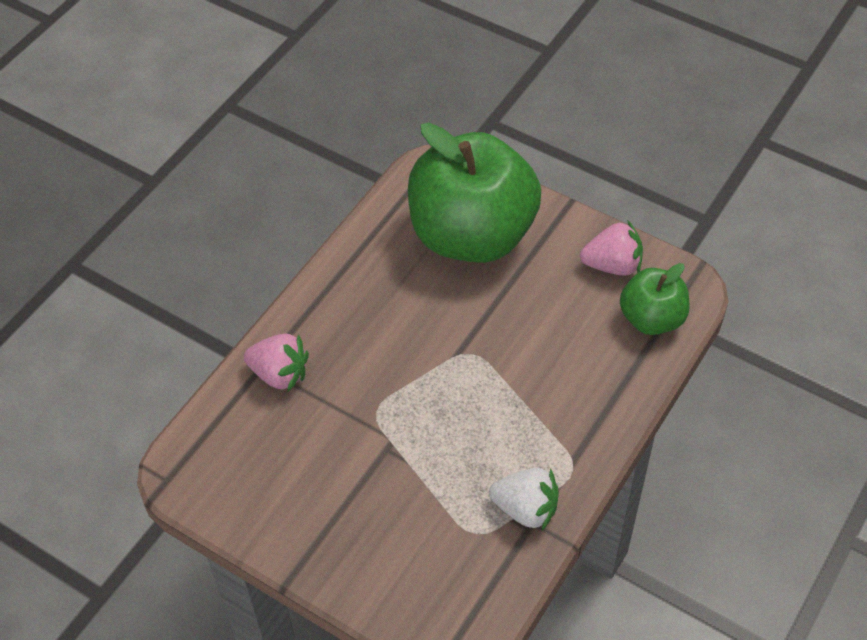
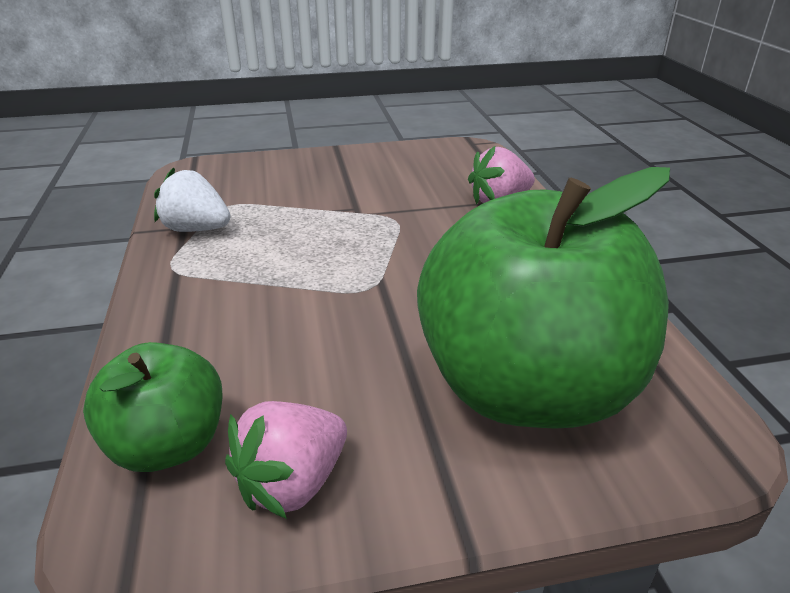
camera: 135 degrees right, 20 degrees down
(525, 509) = (196, 229): white strawberry -> white strawberry turned 45 degrees clockwise

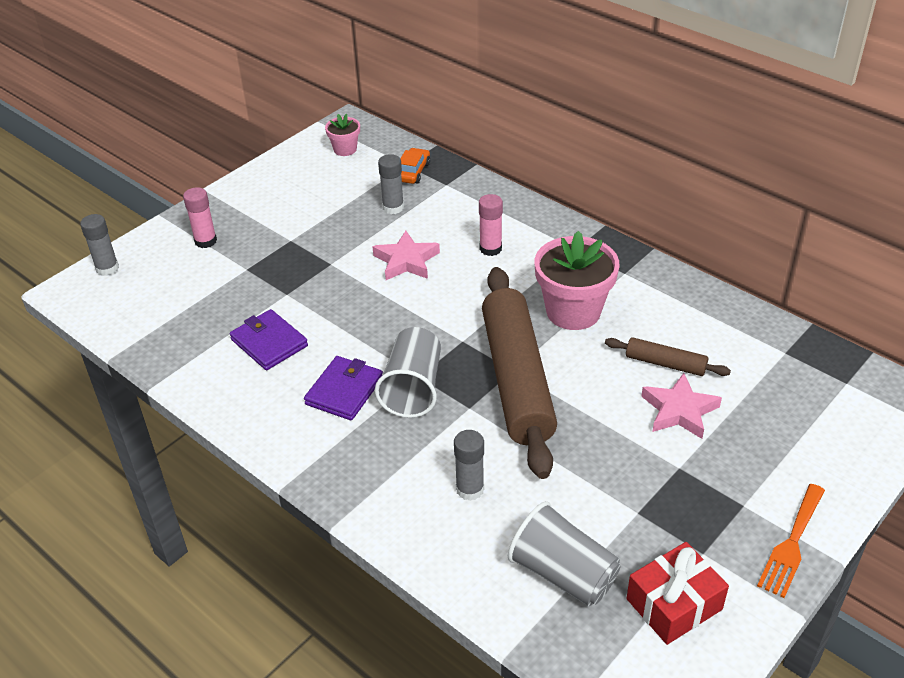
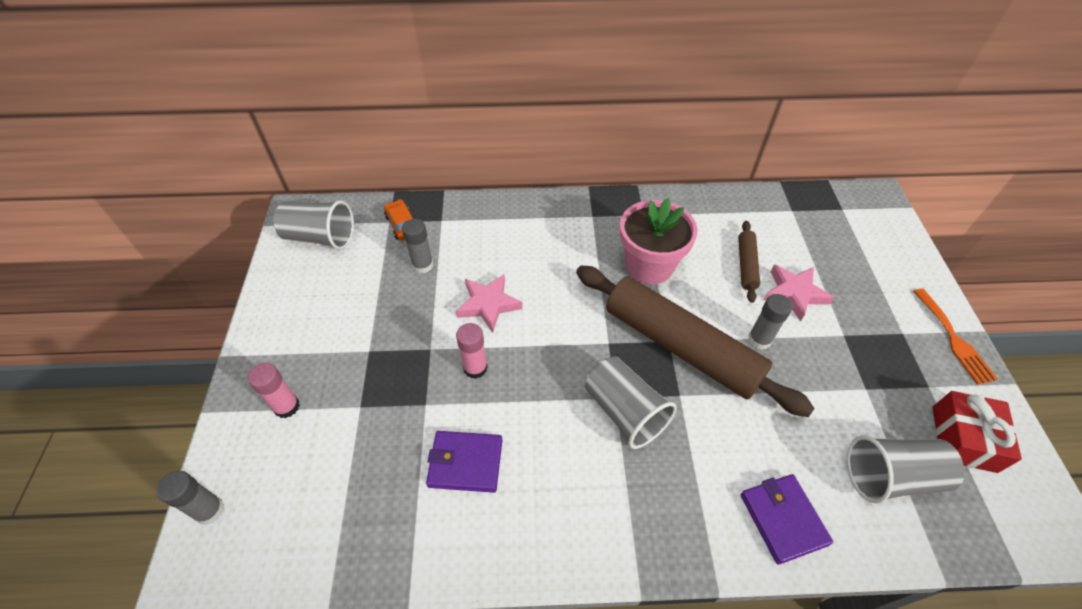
camera: 45 degrees left, 10 degrees up
(344, 391) = (579, 457): purple wallet -> purple wallet (783, 519)
(345, 149) = (320, 237): pink flower pot -> grey cup
(470, 489) = (762, 463): grey glue stick -> grey glue stick (759, 339)
(490, 249) = (537, 253): pink glue stick -> pink glue stick (475, 368)
(665, 363) = (746, 265): brown rolling pin -> brown rolling pin turned 60 degrees counterclockwise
══════════
== What you are asked to do ==
A faithful, word-for-word copy of the data is needed; the pictures should not appear in it.

== The completed task ==
camera: 135 degrees right, 20 degrees down
(525, 509) = (196, 229): white strawberry -> white strawberry turned 45 degrees clockwise

camera: 45 degrees left, 10 degrees up
(344, 391) = (579, 457): purple wallet -> purple wallet (783, 519)
(345, 149) = (320, 237): pink flower pot -> grey cup
(470, 489) = (762, 463): grey glue stick -> grey glue stick (759, 339)
(490, 249) = (537, 253): pink glue stick -> pink glue stick (475, 368)
(665, 363) = (746, 265): brown rolling pin -> brown rolling pin turned 60 degrees counterclockwise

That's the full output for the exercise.